◆ **ASSIGNED TASK**:
Where does the word "none" appear in the data? Copy every line that holds it.

◆ **RECORDS SHOWN**:
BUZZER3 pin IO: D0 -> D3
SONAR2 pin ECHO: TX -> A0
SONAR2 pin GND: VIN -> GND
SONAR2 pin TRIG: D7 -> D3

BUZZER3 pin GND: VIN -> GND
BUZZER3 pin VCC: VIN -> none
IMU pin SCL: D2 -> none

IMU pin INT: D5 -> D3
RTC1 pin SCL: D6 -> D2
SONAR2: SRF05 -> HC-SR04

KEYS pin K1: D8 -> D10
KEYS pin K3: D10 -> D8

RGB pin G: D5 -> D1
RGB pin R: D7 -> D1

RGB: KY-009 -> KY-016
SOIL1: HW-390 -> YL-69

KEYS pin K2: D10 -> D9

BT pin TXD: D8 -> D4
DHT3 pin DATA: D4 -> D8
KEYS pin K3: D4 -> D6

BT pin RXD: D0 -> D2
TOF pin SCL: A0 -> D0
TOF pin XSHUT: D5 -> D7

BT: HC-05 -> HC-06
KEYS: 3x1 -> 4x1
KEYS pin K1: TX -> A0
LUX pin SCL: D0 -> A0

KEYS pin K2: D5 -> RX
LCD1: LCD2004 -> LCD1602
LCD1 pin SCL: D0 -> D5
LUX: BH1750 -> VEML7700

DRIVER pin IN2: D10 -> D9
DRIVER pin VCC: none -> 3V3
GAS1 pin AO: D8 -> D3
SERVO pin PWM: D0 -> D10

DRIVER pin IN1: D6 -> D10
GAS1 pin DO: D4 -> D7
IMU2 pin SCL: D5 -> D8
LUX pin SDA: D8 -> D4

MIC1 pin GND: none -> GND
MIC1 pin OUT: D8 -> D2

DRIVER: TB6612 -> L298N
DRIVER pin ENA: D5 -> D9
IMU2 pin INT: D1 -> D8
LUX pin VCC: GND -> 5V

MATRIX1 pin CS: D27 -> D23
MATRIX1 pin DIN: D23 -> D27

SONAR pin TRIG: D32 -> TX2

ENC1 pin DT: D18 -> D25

◆ **SOLUTION FOR THIS PROBLEM**:
BUZZER3 pin VCC: VIN -> none
IMU pin SCL: D2 -> none
DRIVER pin VCC: none -> 3V3
MIC1 pin GND: none -> GND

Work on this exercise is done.